Copy nothing but the lines below running from the line containing "R2: 1M (W6, W15) -> none" through the line containing "C202: 1.5uF (plus", both end lines included.

> Information
.....
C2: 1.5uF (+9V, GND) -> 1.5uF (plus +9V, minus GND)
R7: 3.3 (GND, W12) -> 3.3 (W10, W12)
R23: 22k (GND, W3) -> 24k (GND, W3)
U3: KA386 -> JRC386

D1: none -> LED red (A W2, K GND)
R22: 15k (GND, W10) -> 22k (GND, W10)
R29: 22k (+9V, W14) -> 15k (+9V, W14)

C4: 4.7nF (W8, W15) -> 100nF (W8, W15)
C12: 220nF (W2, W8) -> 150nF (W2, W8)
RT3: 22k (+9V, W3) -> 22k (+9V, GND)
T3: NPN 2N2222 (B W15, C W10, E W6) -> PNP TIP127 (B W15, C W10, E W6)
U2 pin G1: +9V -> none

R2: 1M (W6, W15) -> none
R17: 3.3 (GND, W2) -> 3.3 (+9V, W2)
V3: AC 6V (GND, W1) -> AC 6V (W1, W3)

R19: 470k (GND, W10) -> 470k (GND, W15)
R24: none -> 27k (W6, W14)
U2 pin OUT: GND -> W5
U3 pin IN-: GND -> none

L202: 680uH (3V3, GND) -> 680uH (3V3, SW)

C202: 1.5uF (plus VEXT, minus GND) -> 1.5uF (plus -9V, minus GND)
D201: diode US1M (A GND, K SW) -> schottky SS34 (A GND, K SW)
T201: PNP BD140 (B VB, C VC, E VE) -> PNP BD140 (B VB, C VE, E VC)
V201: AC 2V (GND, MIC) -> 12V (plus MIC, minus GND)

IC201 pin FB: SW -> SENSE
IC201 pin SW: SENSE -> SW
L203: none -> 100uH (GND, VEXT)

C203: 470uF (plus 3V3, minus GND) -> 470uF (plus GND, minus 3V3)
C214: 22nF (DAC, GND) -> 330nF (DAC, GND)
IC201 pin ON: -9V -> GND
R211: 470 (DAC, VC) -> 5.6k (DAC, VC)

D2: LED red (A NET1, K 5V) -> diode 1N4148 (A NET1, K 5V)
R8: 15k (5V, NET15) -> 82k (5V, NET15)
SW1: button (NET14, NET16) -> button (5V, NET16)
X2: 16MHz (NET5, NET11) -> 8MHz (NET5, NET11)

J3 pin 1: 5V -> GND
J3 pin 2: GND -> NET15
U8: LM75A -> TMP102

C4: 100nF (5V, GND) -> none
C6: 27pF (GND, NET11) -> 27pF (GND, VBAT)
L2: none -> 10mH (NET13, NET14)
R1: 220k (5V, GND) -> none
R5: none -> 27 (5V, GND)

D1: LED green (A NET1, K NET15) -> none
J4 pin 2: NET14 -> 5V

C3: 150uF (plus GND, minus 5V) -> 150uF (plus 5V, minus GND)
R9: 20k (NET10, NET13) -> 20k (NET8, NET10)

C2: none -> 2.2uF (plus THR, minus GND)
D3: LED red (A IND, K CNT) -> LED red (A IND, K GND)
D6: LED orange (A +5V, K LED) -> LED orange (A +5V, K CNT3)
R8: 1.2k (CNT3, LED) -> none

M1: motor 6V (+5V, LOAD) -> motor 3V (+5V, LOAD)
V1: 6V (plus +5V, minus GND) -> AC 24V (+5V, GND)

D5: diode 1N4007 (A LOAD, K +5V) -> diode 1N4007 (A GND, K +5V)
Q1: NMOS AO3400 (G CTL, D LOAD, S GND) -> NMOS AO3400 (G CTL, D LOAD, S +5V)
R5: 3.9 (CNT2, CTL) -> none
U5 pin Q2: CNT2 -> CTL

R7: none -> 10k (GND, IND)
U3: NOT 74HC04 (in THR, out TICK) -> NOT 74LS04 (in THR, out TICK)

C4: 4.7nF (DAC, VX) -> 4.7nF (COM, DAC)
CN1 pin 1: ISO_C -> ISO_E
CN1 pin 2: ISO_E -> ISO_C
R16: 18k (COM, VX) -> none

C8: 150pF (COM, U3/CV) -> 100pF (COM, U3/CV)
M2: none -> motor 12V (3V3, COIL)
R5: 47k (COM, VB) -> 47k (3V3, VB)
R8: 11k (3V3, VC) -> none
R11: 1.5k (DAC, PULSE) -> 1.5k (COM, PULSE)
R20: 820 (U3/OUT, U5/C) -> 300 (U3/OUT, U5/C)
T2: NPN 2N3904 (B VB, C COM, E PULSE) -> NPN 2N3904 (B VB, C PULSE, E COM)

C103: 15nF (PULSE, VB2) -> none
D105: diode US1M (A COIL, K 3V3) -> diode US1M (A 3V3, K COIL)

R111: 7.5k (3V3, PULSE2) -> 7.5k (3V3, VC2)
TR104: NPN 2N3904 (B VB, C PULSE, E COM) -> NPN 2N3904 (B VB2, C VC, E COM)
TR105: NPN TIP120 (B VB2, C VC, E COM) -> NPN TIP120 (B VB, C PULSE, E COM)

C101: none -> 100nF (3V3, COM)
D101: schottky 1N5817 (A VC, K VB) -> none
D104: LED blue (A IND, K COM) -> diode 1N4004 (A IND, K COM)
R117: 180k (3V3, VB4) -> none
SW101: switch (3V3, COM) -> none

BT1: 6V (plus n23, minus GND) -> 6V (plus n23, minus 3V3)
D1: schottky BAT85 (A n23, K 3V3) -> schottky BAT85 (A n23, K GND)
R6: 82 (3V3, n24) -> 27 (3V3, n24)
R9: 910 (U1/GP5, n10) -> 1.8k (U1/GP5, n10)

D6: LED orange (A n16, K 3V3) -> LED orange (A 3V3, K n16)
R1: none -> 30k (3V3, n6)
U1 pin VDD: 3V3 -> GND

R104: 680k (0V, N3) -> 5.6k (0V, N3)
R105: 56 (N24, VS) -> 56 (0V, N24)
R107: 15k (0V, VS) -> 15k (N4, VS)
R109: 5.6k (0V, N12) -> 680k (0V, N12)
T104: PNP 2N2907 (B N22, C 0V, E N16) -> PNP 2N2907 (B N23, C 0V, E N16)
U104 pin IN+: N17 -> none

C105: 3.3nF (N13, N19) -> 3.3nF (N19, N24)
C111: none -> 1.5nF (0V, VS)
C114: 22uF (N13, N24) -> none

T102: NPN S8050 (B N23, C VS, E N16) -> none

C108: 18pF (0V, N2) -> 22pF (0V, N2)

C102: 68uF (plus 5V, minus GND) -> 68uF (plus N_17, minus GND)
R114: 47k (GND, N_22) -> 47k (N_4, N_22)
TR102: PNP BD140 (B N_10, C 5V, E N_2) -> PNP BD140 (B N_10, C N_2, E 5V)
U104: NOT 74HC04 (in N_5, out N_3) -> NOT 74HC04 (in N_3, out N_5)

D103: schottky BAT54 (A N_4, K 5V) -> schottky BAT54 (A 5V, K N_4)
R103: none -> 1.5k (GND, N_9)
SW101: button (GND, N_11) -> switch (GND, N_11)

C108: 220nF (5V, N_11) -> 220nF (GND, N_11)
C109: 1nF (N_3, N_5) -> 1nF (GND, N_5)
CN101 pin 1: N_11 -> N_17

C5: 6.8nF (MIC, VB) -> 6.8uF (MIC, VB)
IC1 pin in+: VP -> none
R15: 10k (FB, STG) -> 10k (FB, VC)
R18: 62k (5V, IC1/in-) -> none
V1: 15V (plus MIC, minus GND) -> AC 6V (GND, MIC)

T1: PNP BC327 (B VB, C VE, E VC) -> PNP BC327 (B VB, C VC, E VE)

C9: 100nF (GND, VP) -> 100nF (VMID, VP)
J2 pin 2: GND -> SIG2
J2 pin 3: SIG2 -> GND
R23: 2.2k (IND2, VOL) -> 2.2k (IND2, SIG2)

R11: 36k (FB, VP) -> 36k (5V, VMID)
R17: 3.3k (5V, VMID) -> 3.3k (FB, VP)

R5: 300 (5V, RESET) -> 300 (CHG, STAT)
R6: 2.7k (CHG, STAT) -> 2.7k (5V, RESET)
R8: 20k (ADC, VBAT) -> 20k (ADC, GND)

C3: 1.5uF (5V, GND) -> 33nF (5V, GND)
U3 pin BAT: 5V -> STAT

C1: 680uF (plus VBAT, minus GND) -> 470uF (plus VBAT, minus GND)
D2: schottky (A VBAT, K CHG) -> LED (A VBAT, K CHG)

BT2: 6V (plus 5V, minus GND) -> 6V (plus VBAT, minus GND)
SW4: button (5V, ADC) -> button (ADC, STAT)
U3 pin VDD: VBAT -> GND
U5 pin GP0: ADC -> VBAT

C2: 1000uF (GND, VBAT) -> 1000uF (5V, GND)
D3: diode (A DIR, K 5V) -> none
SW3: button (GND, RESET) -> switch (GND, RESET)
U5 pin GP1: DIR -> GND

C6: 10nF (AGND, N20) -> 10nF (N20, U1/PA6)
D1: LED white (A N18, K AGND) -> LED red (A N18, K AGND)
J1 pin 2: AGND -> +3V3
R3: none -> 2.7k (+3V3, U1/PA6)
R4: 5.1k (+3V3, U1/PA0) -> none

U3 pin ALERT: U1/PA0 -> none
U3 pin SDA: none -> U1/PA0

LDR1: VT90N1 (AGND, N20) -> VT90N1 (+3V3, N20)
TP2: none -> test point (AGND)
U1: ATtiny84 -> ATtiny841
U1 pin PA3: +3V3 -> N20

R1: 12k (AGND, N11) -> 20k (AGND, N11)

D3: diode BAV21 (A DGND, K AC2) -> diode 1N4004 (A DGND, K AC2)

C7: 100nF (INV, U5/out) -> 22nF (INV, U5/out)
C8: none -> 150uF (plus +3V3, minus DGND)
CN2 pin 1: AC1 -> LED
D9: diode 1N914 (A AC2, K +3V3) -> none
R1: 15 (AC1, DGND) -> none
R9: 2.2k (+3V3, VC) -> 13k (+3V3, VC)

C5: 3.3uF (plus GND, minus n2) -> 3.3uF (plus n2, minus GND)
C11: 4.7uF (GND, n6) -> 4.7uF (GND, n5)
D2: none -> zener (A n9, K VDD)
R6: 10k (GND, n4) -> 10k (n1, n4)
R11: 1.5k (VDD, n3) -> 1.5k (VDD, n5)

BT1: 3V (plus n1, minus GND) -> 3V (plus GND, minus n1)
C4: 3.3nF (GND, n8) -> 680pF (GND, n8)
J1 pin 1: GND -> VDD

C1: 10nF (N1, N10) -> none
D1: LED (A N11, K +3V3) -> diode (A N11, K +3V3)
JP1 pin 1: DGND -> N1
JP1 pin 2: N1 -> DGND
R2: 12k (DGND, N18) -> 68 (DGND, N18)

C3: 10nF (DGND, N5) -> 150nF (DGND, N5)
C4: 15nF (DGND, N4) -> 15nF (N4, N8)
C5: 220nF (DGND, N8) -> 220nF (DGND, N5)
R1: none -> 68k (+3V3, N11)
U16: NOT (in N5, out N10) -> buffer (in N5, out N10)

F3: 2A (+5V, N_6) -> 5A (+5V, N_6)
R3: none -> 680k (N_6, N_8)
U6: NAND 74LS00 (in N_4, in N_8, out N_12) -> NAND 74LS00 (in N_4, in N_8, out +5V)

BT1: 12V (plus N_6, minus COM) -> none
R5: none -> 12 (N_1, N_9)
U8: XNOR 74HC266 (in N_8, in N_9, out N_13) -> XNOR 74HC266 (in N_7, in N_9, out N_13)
.....
> Exercise answer
R2: 1M (W6, W15) -> none
R17: 3.3 (GND, W2) -> 3.3 (+9V, W2)
V3: AC 6V (GND, W1) -> AC 6V (W1, W3)

R19: 470k (GND, W10) -> 470k (GND, W15)
R24: none -> 27k (W6, W14)
U2 pin OUT: GND -> W5
U3 pin IN-: GND -> none

L202: 680uH (3V3, GND) -> 680uH (3V3, SW)

C202: 1.5uF (plus VEXT, minus GND) -> 1.5uF (plus -9V, minus GND)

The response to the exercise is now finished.